→ **Task prompt**
Return all the lines below exactly. Any picture among them is omitted.
Exercise data Block Start
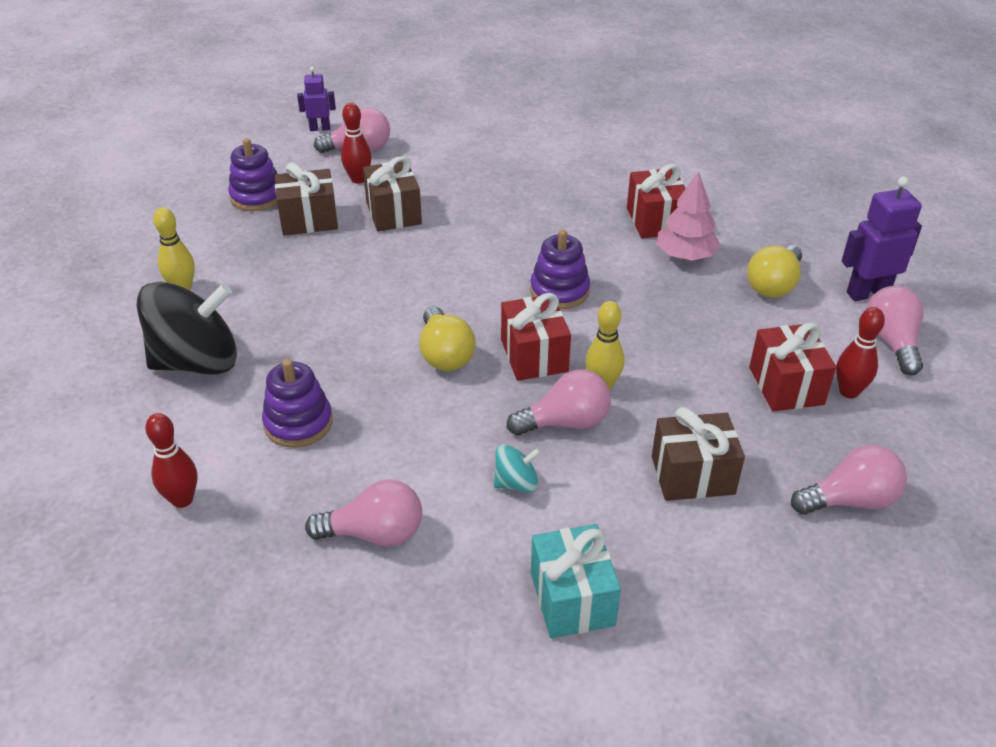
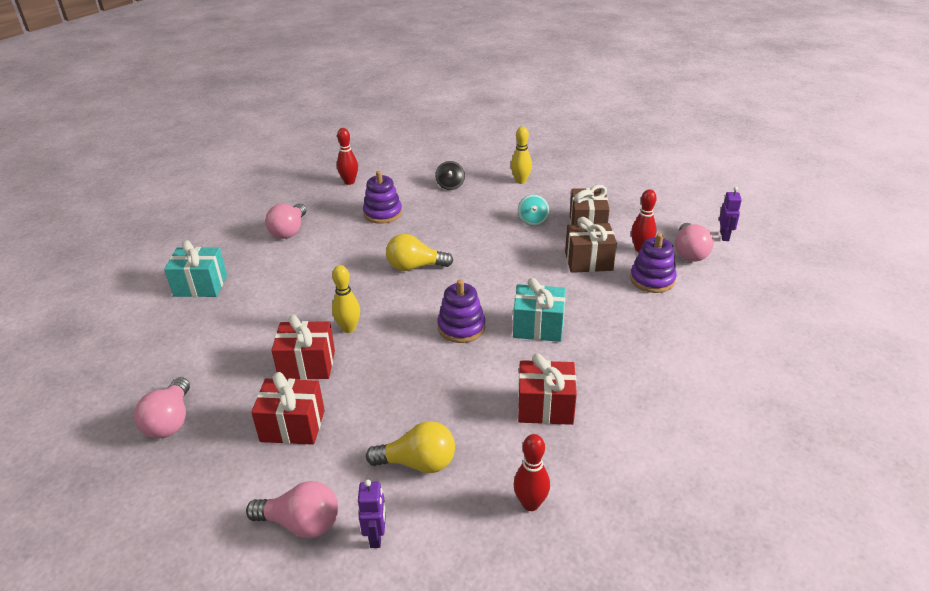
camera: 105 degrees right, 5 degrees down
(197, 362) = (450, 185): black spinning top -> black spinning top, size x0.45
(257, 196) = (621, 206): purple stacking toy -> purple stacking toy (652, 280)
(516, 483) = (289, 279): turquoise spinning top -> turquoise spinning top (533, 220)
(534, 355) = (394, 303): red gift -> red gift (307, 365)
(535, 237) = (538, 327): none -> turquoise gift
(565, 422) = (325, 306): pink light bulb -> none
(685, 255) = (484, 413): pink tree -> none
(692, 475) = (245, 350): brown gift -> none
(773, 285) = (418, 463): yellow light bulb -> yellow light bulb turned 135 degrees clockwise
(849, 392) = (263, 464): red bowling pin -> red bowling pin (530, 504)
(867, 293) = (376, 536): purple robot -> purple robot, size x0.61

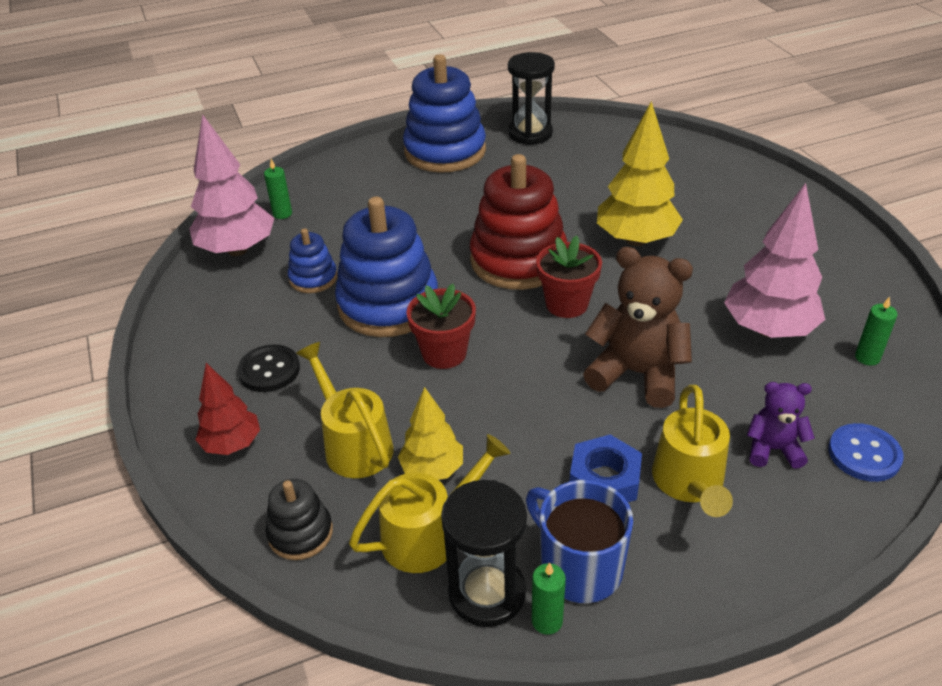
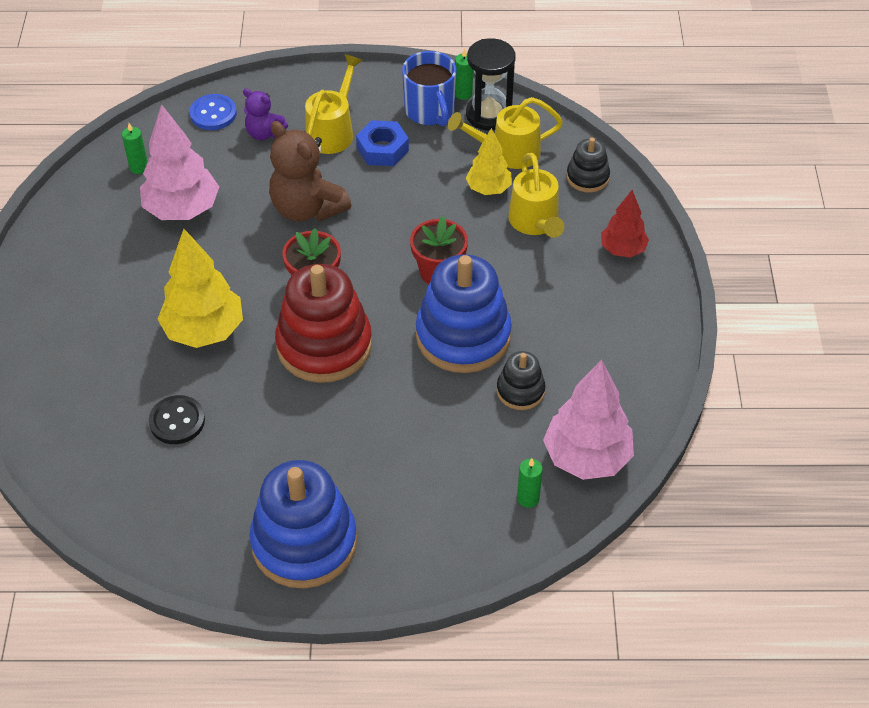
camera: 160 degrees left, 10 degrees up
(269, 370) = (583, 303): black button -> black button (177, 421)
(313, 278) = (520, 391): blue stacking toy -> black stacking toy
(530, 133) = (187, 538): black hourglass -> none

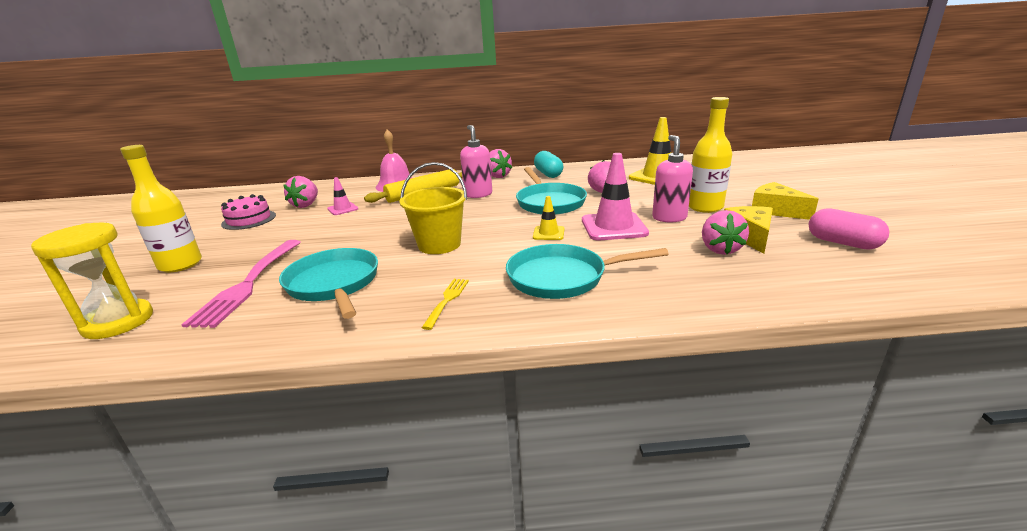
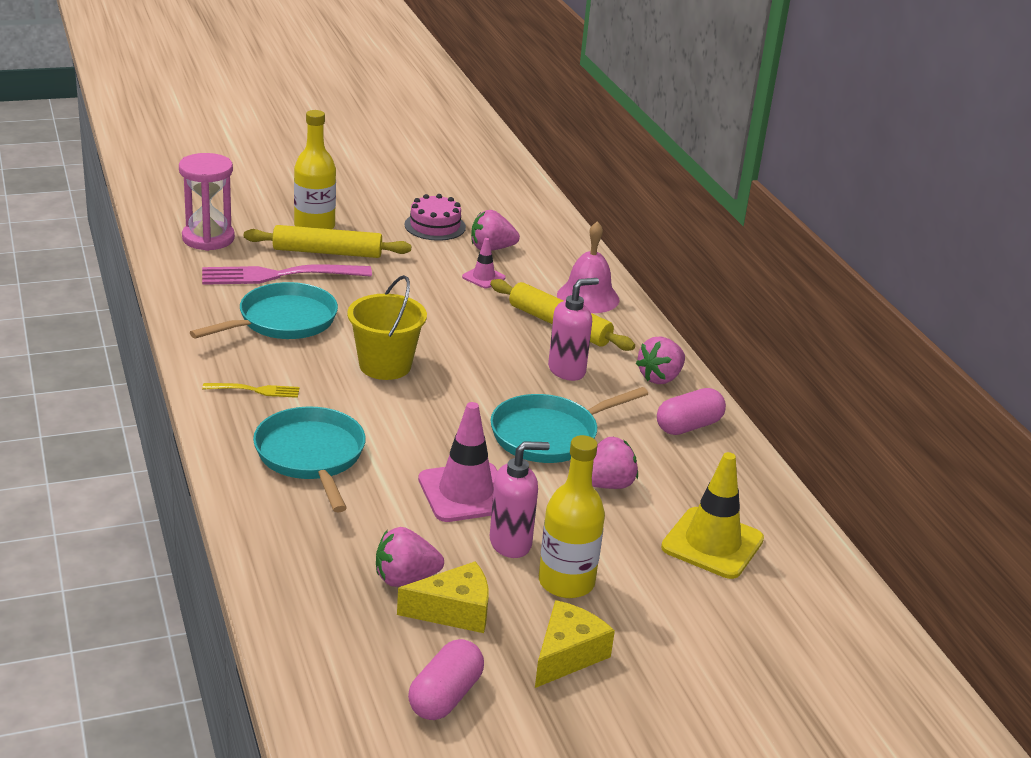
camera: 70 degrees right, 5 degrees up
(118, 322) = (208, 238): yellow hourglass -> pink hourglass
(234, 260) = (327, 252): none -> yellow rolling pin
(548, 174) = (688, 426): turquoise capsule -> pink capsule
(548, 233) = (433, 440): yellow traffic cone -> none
Exercise data Block End
→ **Answer box**
camera: 105 degrees right, 5 degrees down
(197, 362) = (450, 185): black spinning top -> black spinning top, size x0.45
(257, 196) = (621, 206): purple stacking toy -> purple stacking toy (652, 280)
(516, 483) = (289, 279): turquoise spinning top -> turquoise spinning top (533, 220)
(534, 355) = (394, 303): red gift -> red gift (307, 365)
(535, 237) = (538, 327): none -> turquoise gift
(565, 422) = (325, 306): pink light bulb -> none
(685, 255) = (484, 413): pink tree -> none
(692, 475) = (245, 350): brown gift -> none
(773, 285) = (418, 463): yellow light bulb -> yellow light bulb turned 135 degrees clockwise
(849, 392) = (263, 464): red bowling pin -> red bowling pin (530, 504)
(867, 293) = (376, 536): purple robot -> purple robot, size x0.61

camera: 160 degrees left, 10 degrees up
(269, 370) = (583, 303): black button -> black button (177, 421)
(313, 278) = (520, 391): blue stacking toy -> black stacking toy
(530, 133) = (187, 538): black hourglass -> none

camera: 70 degrees right, 5 degrees up
(118, 322) = (208, 238): yellow hourglass -> pink hourglass
(234, 260) = (327, 252): none -> yellow rolling pin
(548, 174) = (688, 426): turquoise capsule -> pink capsule
(548, 233) = (433, 440): yellow traffic cone -> none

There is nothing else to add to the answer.